=== What is expected ===
Each line from the one containing "R2: 1.3k (LEDK, VOL) -> 220 (LEDK, VOL)" through the last line of the data below should be printed exactly, please, with any pictures omitted.
+---+
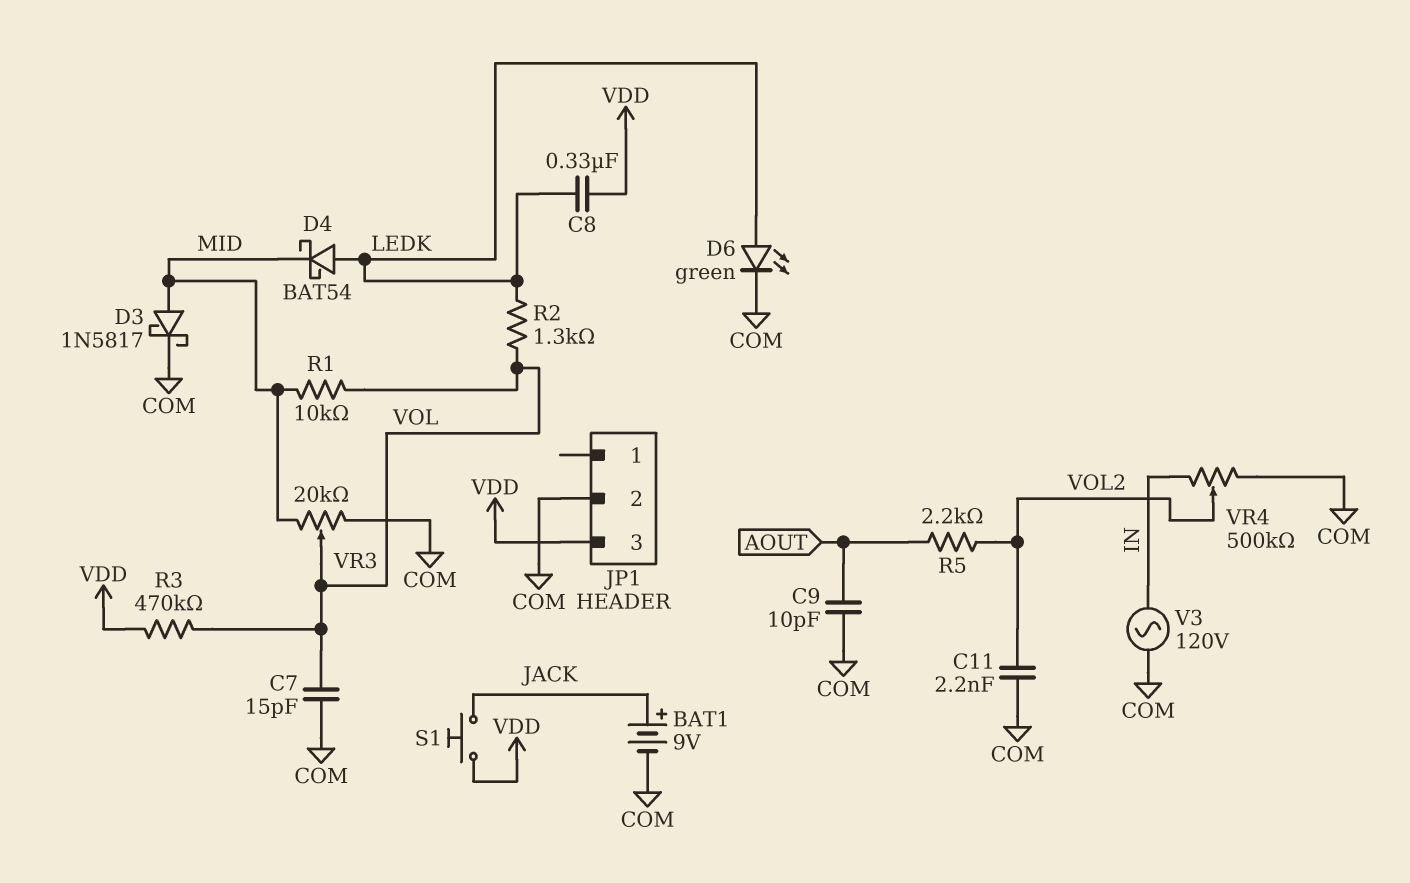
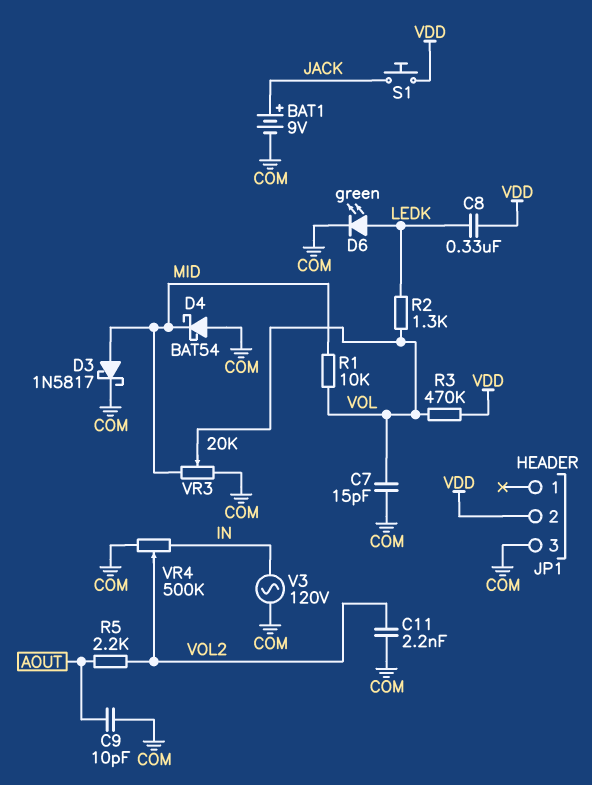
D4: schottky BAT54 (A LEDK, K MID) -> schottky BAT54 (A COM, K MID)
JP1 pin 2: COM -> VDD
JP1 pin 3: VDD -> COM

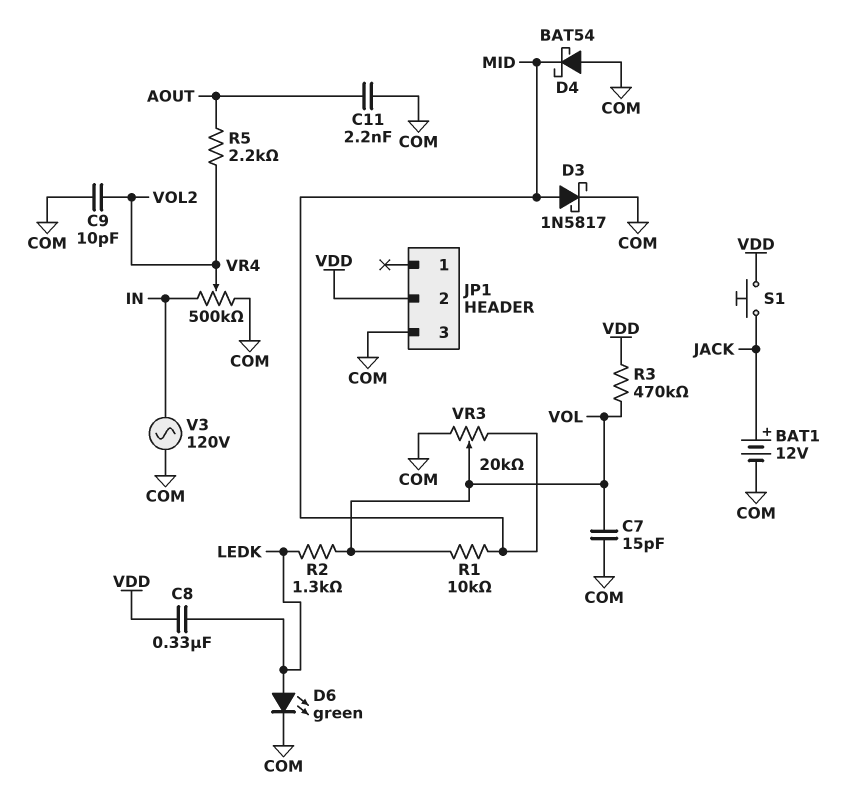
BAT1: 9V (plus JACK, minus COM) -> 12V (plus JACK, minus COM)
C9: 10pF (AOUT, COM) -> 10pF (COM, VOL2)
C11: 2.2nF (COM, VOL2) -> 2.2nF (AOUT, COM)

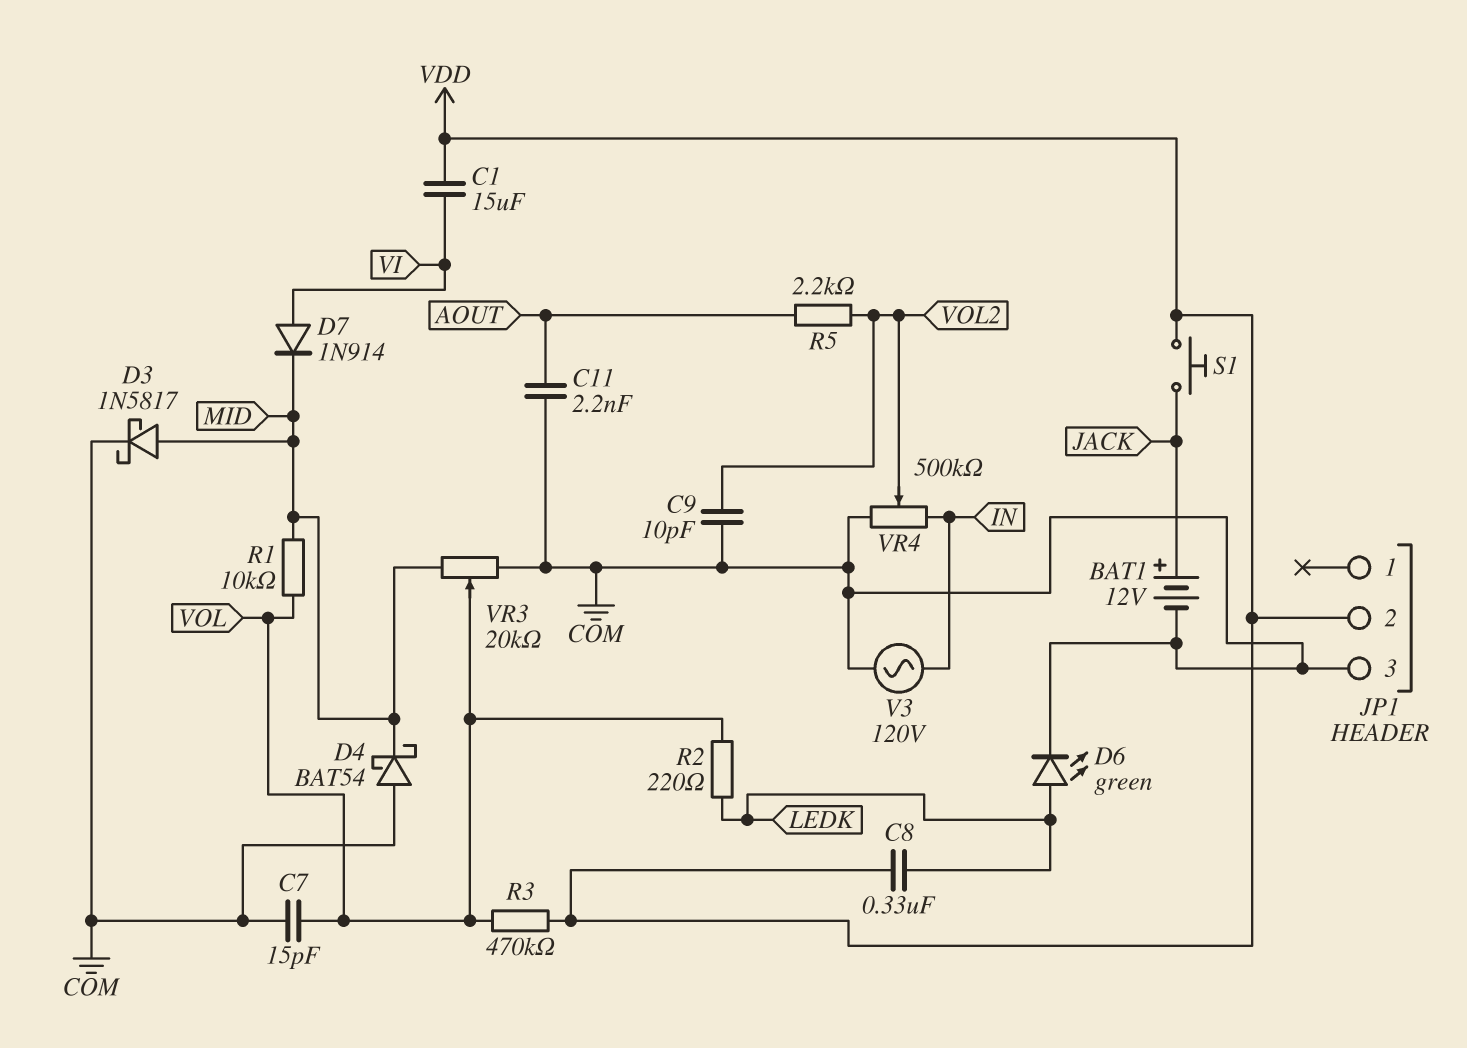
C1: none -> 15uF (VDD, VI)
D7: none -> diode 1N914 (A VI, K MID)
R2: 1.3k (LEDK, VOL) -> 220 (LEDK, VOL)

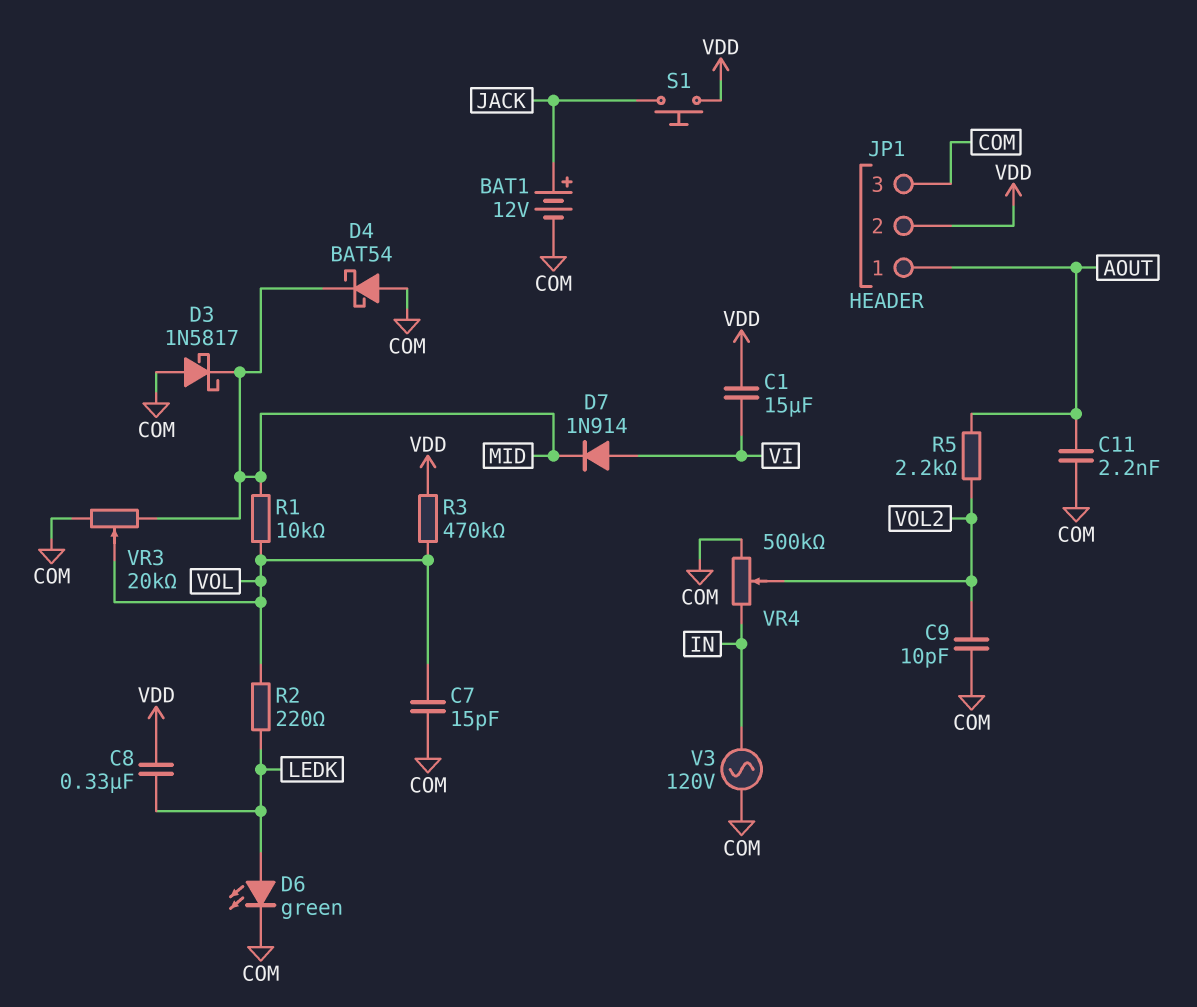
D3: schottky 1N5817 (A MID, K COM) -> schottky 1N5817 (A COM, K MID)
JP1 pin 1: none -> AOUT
+---+
=== Response below ===
R2: 1.3k (LEDK, VOL) -> 220 (LEDK, VOL)

D3: schottky 1N5817 (A MID, K COM) -> schottky 1N5817 (A COM, K MID)
JP1 pin 1: none -> AOUT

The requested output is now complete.